++++ WORKING DATA
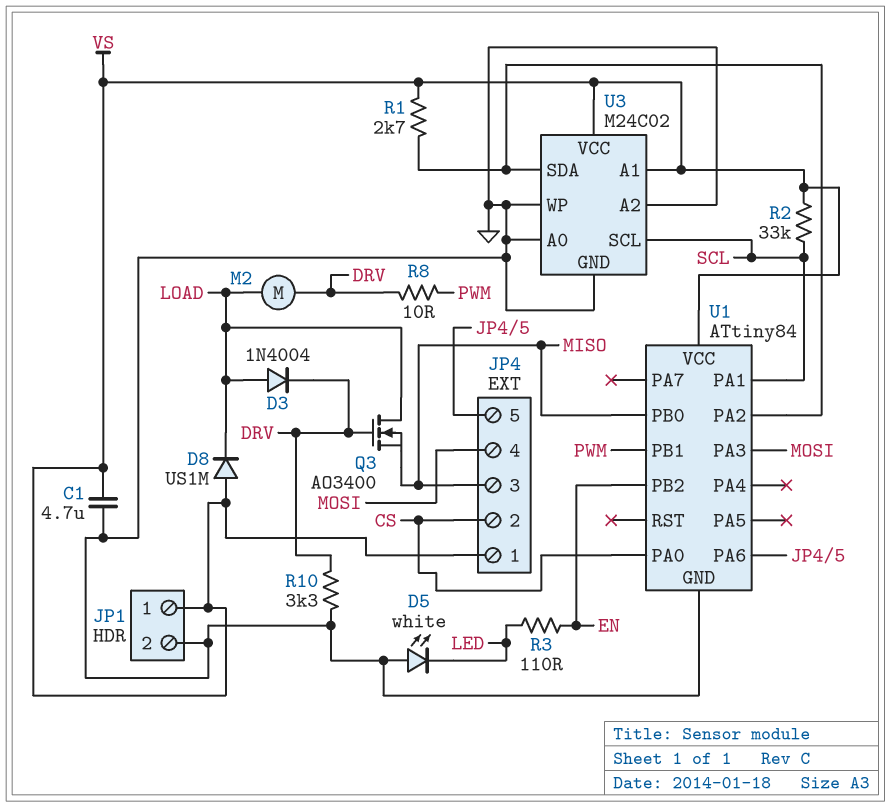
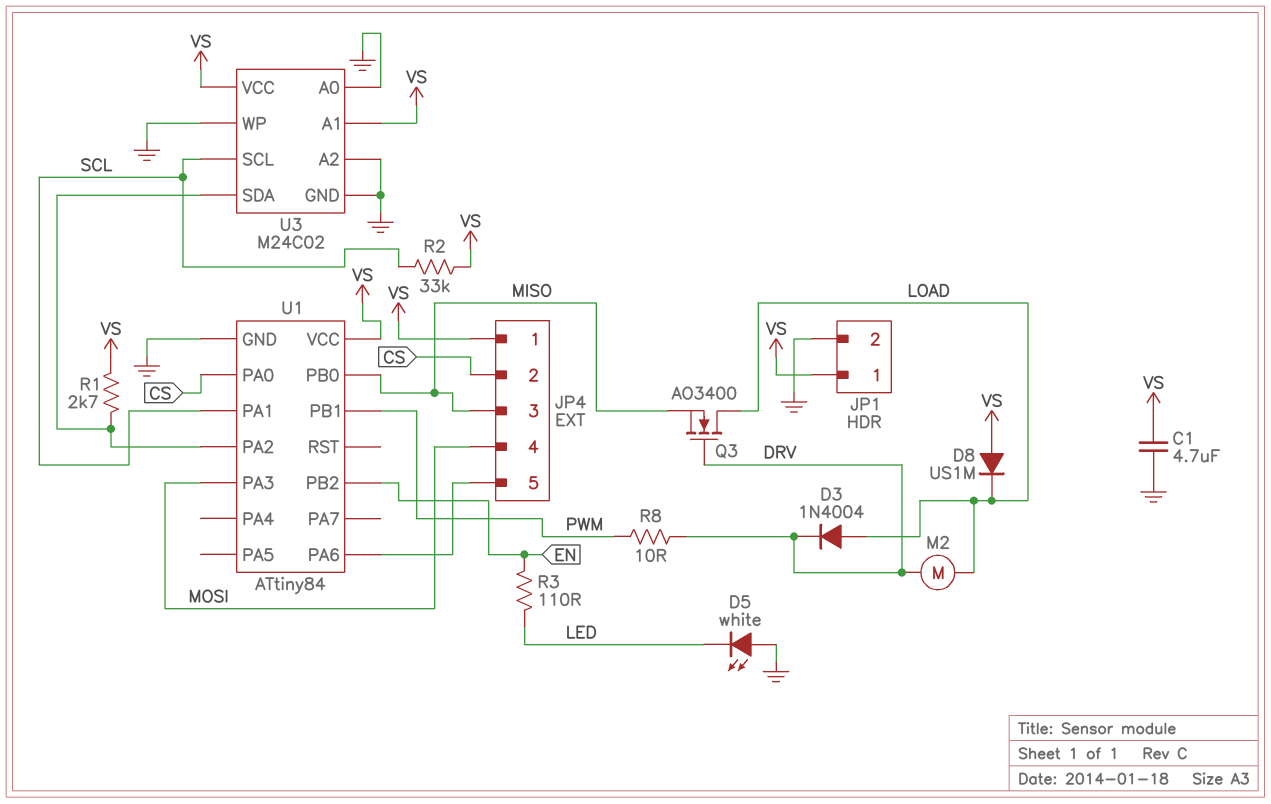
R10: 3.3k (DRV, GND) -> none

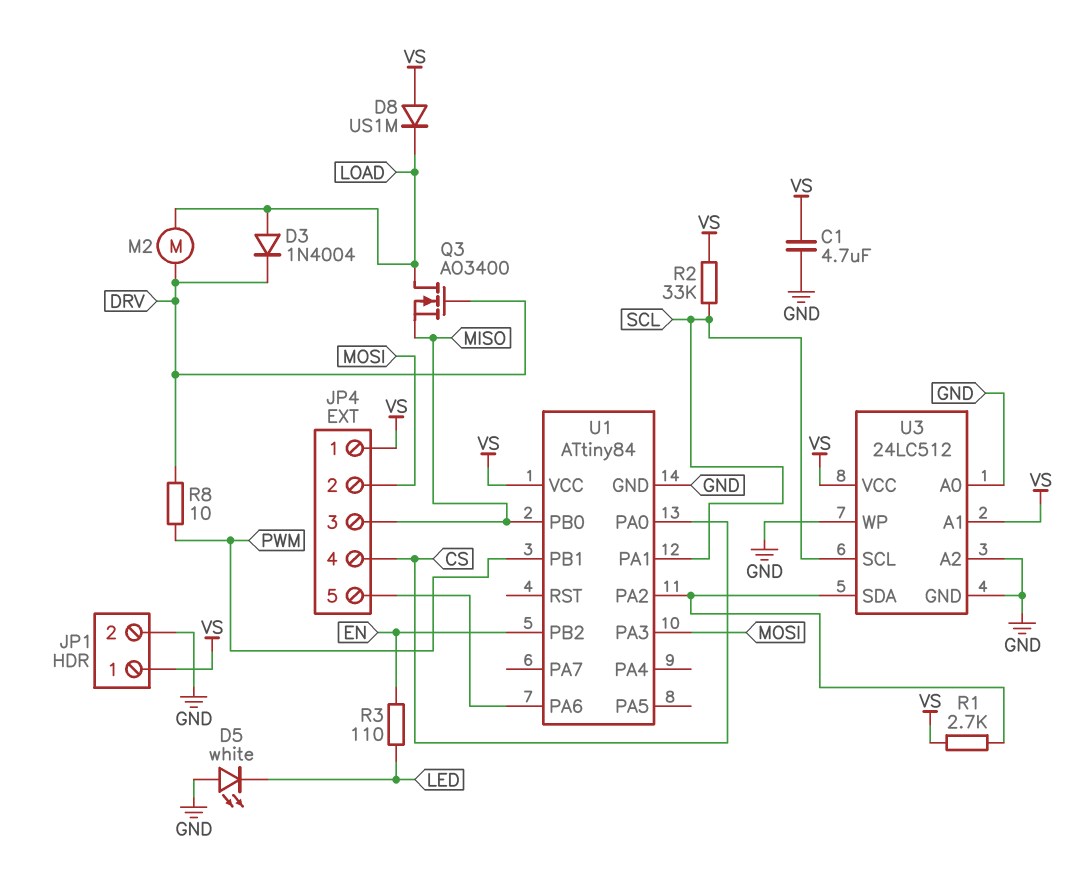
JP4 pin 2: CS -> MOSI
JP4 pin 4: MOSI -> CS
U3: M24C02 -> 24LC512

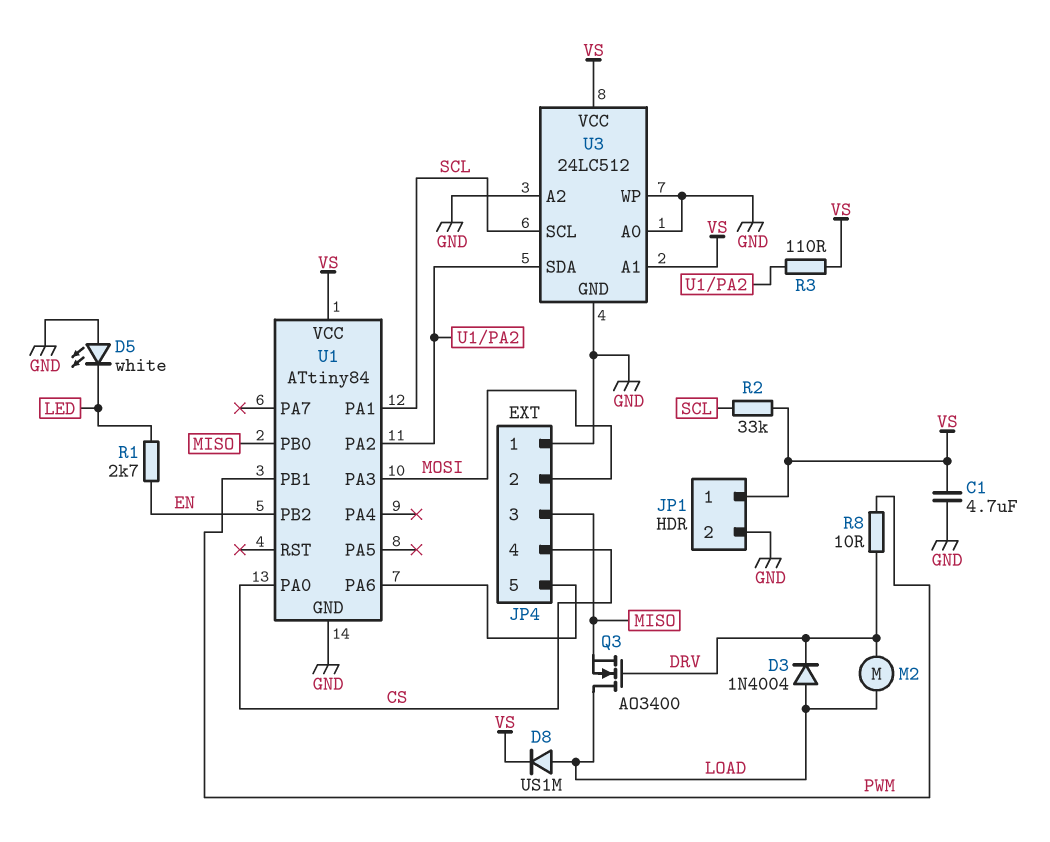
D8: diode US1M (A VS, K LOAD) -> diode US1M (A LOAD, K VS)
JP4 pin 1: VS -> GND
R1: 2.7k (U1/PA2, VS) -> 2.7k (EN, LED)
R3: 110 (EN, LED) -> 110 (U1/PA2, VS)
++++++++
EXERCISE PROMPT
All lines after and including the one with "U3: M24C02 -> 24LC512", through the end of the entries above, should be output exactly and by themselves. The pictures are to be left out.

TASK SOLUTION
U3: M24C02 -> 24LC512

D8: diode US1M (A VS, K LOAD) -> diode US1M (A LOAD, K VS)
JP4 pin 1: VS -> GND
R1: 2.7k (U1/PA2, VS) -> 2.7k (EN, LED)
R3: 110 (EN, LED) -> 110 (U1/PA2, VS)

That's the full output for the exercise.